Exercise description
Leave out the pictures and return every entry exactly as it appears.

==*==

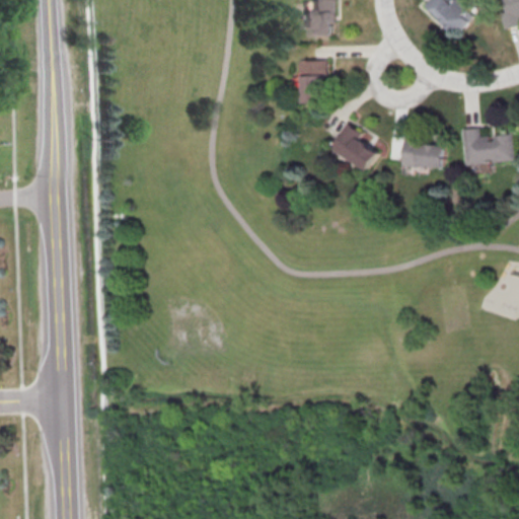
[(312,0),(337,0),(338,15),(335,16),(336,40),(313,41),(312,30),(303,31),(302,14),(313,13),(312,0)]
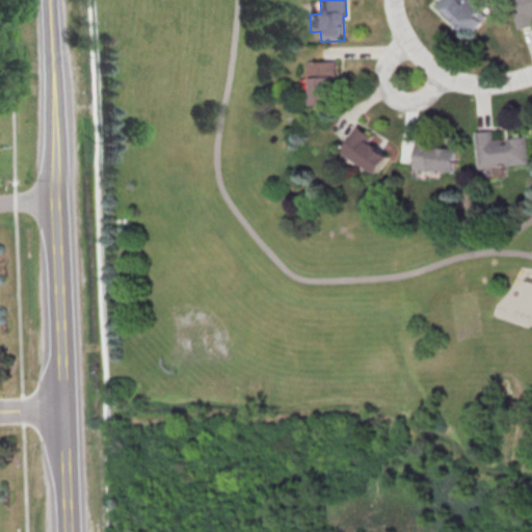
[(437,6),(443,0),(469,0),(470,1),(471,0),(477,0),(485,7),(480,12),(486,18),(470,36),(437,6)]
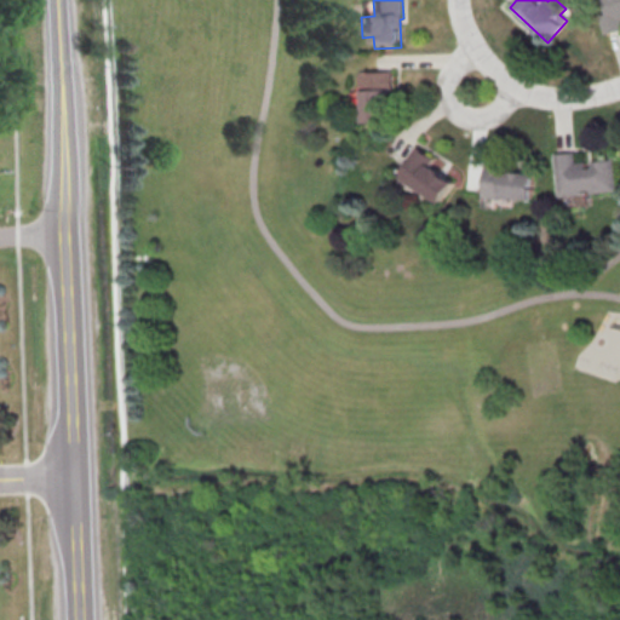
[(619,0),(619,32),(604,36),(600,19),(607,17),(601,0),(619,0)]
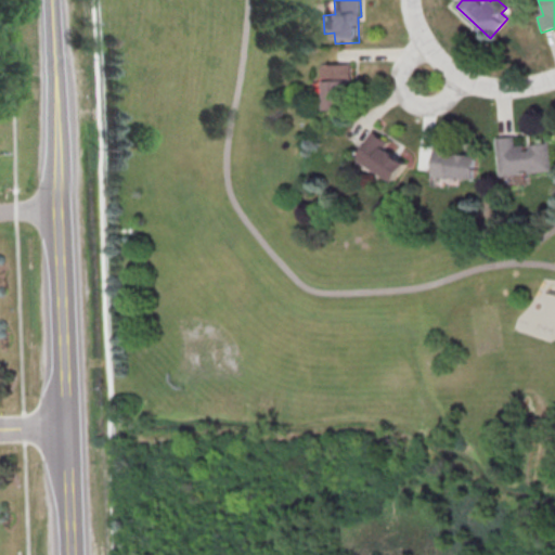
[(324,66),(352,65),(353,85),(351,85),(352,114),(327,115),(326,86),(324,86),(324,66)]
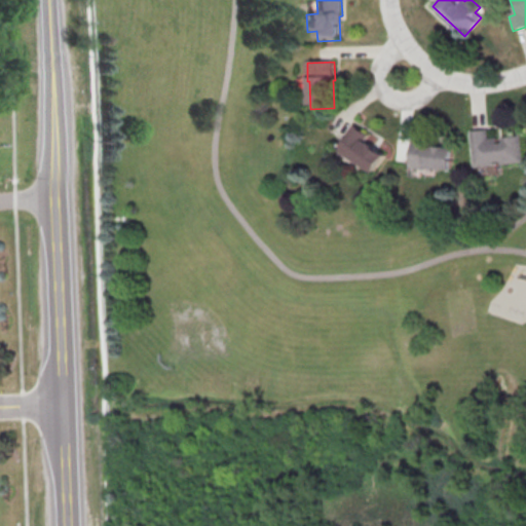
[(467,130),(472,167),(522,162),(519,135),(500,137),(501,142),(495,142),(495,137),(487,138),(486,128),(467,130)]
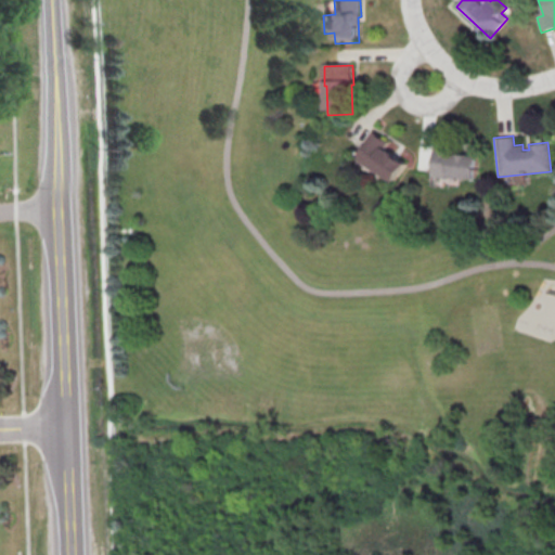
[(434,146),(430,177),(448,179),(448,176),(474,179),(477,155),(451,152),(451,149),(434,146)]
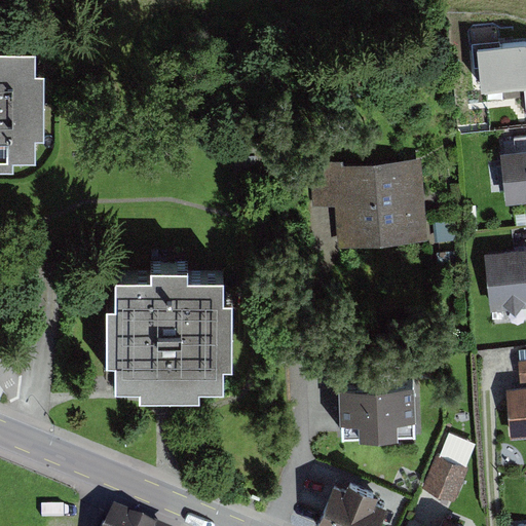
[(38,36),(0,36),(0,156),(14,157),(14,149),(38,149),(38,124),(47,124),(46,59),(38,59),(38,36)]
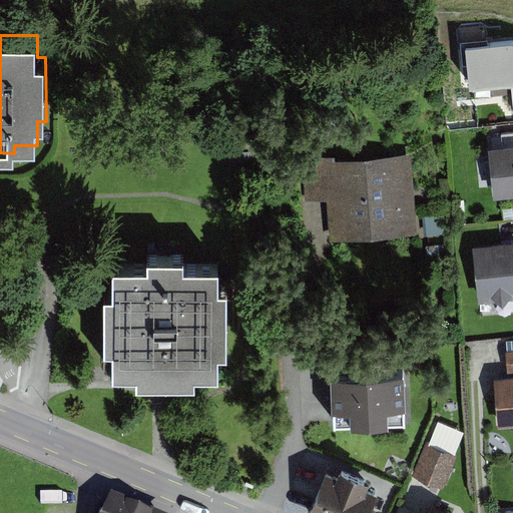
[(512,44),(466,49),(470,90),(511,85),(512,101),(512,44)]
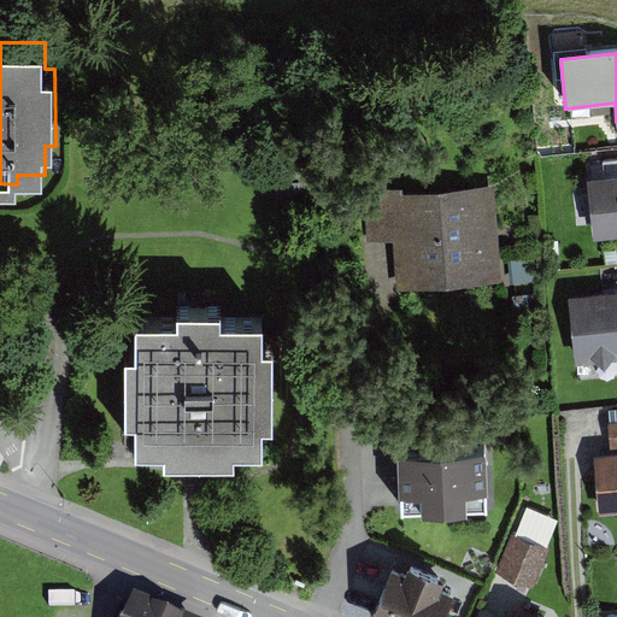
[(616,177),(588,181),(594,240),(616,236),(616,177)]
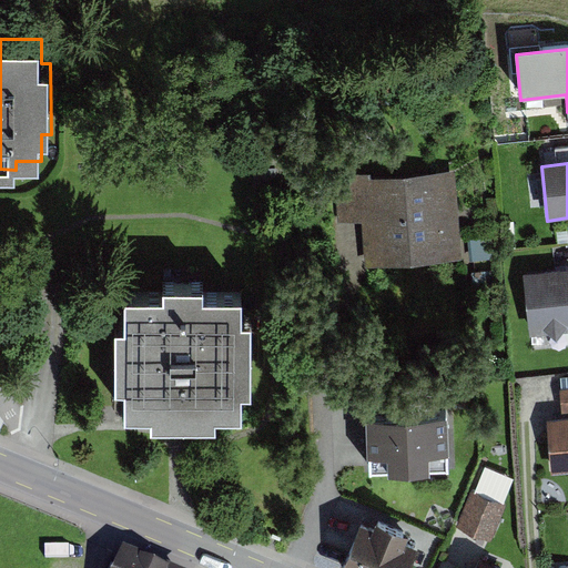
[(455,172),(371,179),(371,174),(335,178),(338,223),(362,221),(366,267),(464,259),(455,172)]
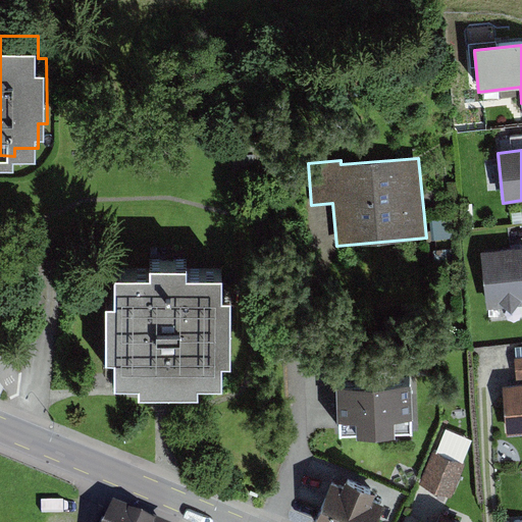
[(521,248),(481,253),(487,309),(521,305),(521,248)]
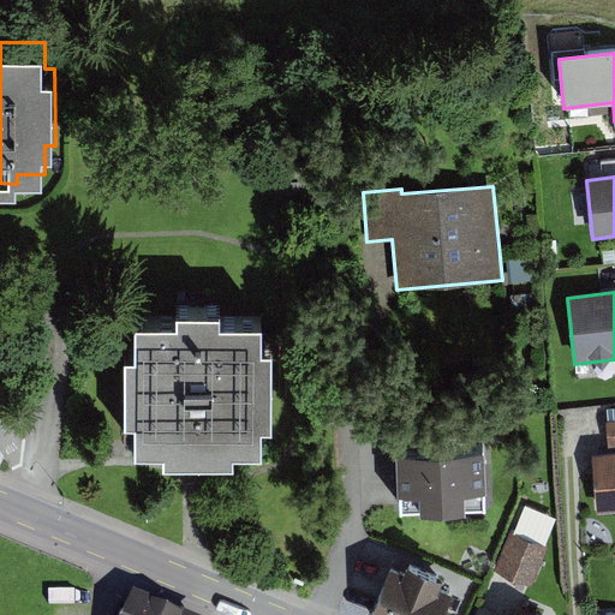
[(224,303),(180,303),(180,315),(138,315),(138,348),(127,348),(127,413),(138,413),(138,445),(166,445),(166,453),(237,453),(237,442),(264,442),(264,418),(276,418),(276,341),(264,341),(264,314),(224,314),(224,303)]
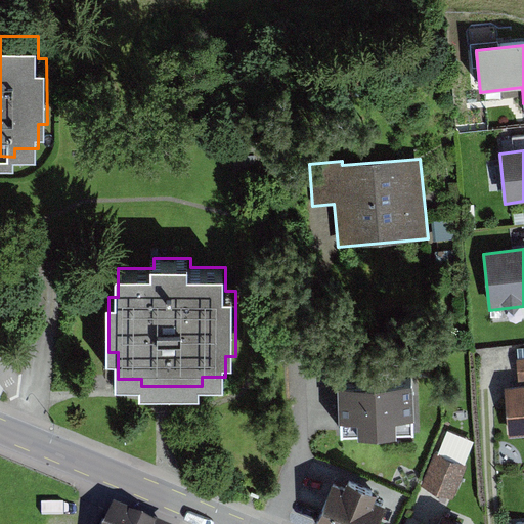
[(346,360),(349,429),(427,426),(425,357),(346,360)]
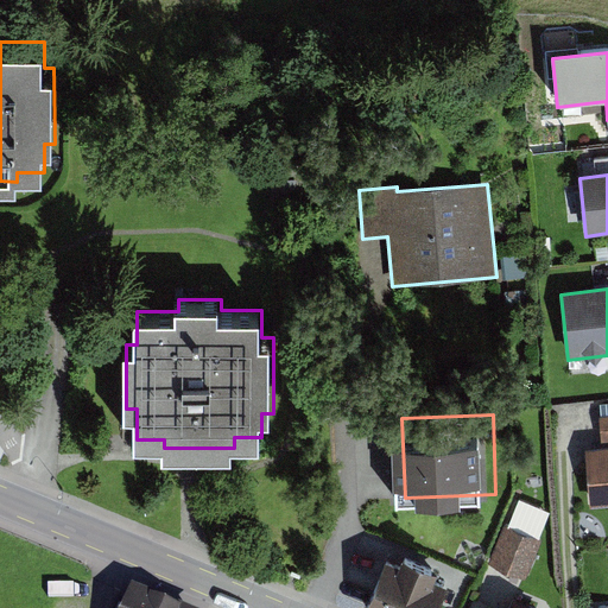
[(607,448),(586,450),(590,508),(607,506),(607,448)]
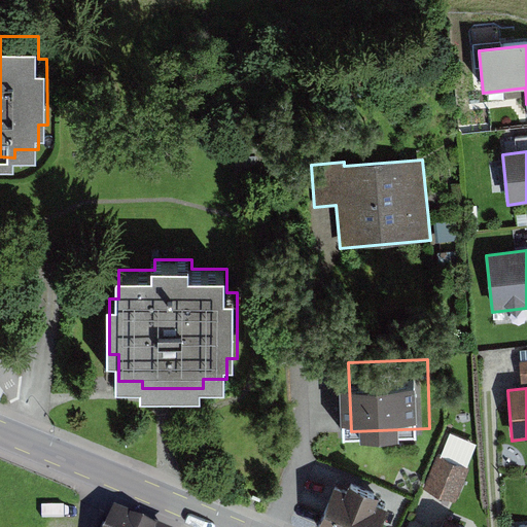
[(476,442),(448,431),(426,487),(454,497),(476,442)]
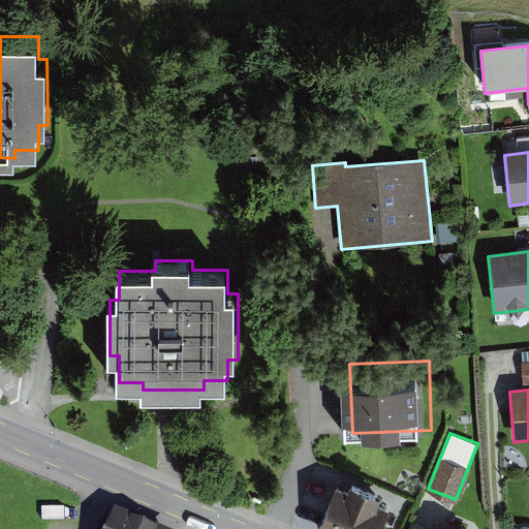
[(296,518),(320,528),(336,489),(341,477),(316,467),(296,518)]
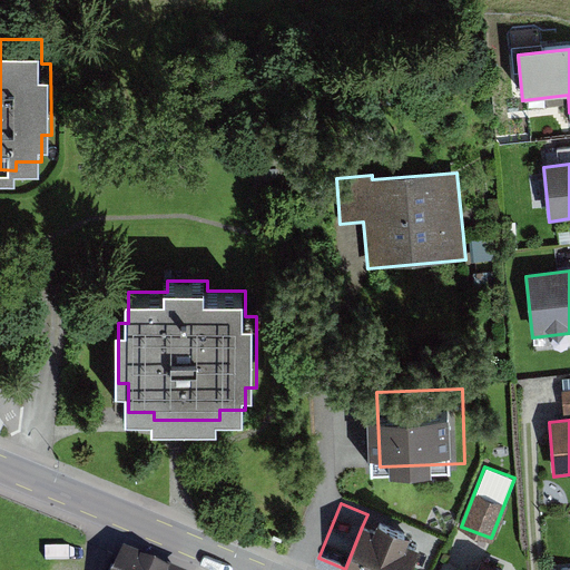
[(344,569),(411,569),(420,551),(408,546),(410,540),(377,526),(375,532),(362,527),(345,569),(344,569)]
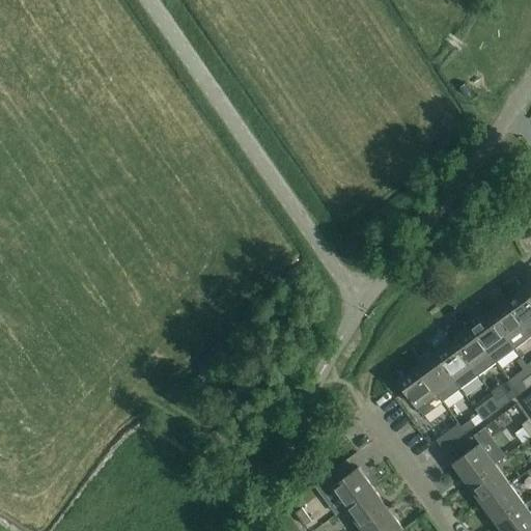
[(530,332),(530,294),(526,287),(508,301),(527,328),(530,332)]
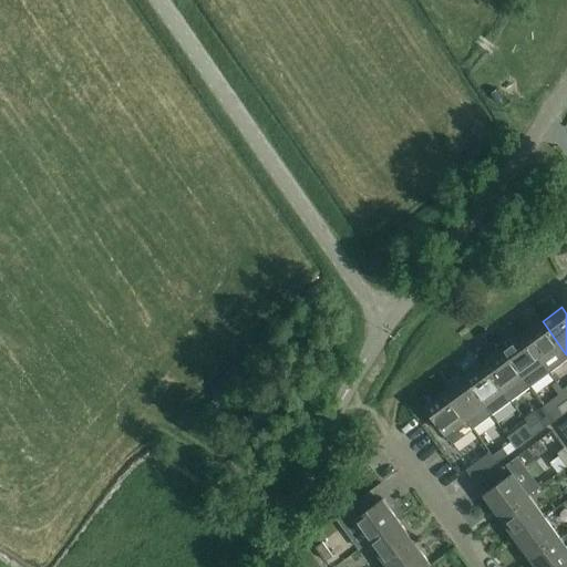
[(566,360),(566,354),(563,350),(543,321),(523,336),(550,372),(566,360)]
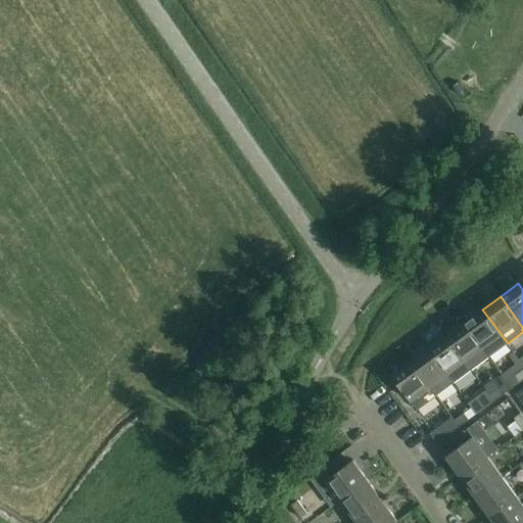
[(465,323),(490,357),(508,343),(482,310),(465,323)]
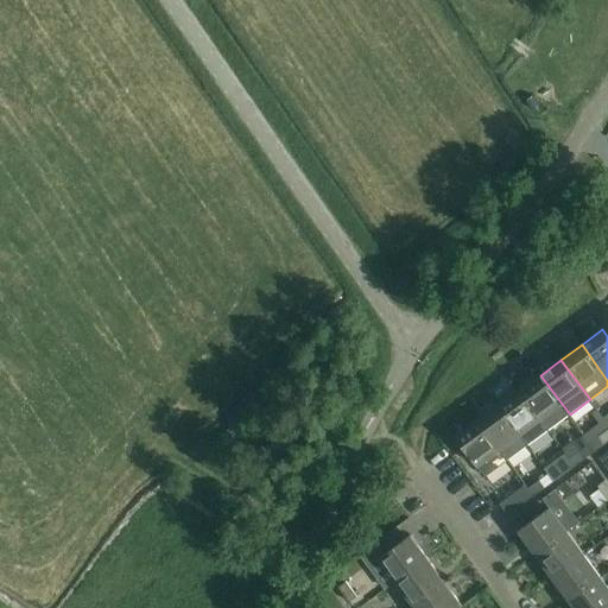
[(570,415),(540,375),(519,390),(549,430),(570,415)]
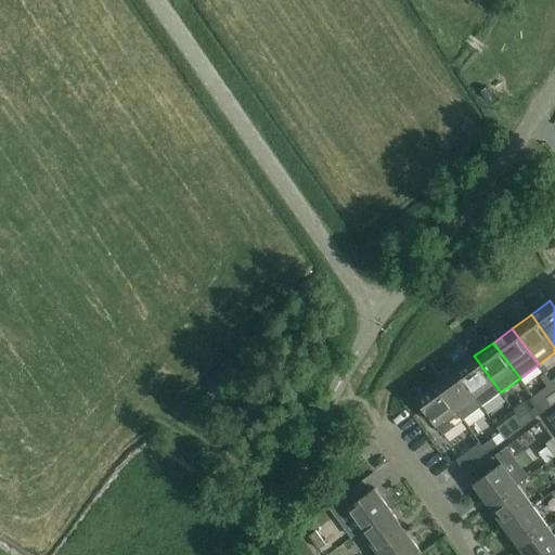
[(474,356),(455,370),(482,407),(501,392),(474,356)]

==*==

Task solution
[(312,0),(337,0),(338,15),(335,16),(336,40),(313,41),(312,30),(303,31),(302,14),(313,13),(312,0)]
[(437,6),(443,0),(469,0),(470,1),(471,0),(477,0),(485,7),(480,12),(486,18),(470,36),(437,6)]
[(619,0),(619,32),(604,36),(600,19),(607,17),(601,0),(619,0)]
[(324,66),(352,65),(353,85),(351,85),(352,114),(327,115),(326,86),(324,86),(324,66)]
[(467,130),(472,167),(522,162),(519,135),(500,137),(501,142),(495,142),(495,137),(487,138),(486,128),(467,130)]
[(434,146),(430,177),(448,179),(448,176),(474,179),(477,155),(451,152),(451,149),(434,146)]
[(38,36),(0,36),(0,156),(14,157),(14,149),(38,149),(38,124),(47,124),(46,59),(38,59),(38,36)]
[(512,44),(466,49),(470,90),(511,85),(512,101),(512,44)]
[(616,177),(588,181),(594,240),(616,236),(616,177)]
[(455,172),(371,179),(371,174),(335,178),(338,223),(362,221),(366,267),(464,259),(455,172)]
[(521,248),(481,253),(487,309),(521,305),(521,248)]
[(224,303),(180,303),(180,315),(138,315),(138,348),(127,348),(127,413),(138,413),(138,445),(166,445),(166,453),(237,453),(237,442),(264,442),(264,418),(276,418),(276,341),(264,341),(264,314),(224,314),(224,303)]
[(346,360),(349,429),(427,426),(425,357),(346,360)]
[(607,448),(586,450),(590,508),(607,506),(607,448)]
[(476,442),(448,431),(426,487),(454,497),(476,442)]
[(296,518),(320,528),(336,489),(341,477),(316,467),(296,518)]
[(344,569),(411,569),(420,551),(408,546),(410,540),(377,526),(375,532),(362,527),(345,569),(344,569)]
[(530,332),(530,294),(526,287),(508,301),(527,328),(530,332)]
[(566,360),(566,354),(563,350),(543,321),(523,336),(550,372),(566,360)]
[(465,323),(490,357),(508,343),(482,310),(465,323)]
[(570,415),(540,375),(519,390),(549,430),(570,415)]
[(474,356),(455,370),(482,407),(501,392),(474,356)]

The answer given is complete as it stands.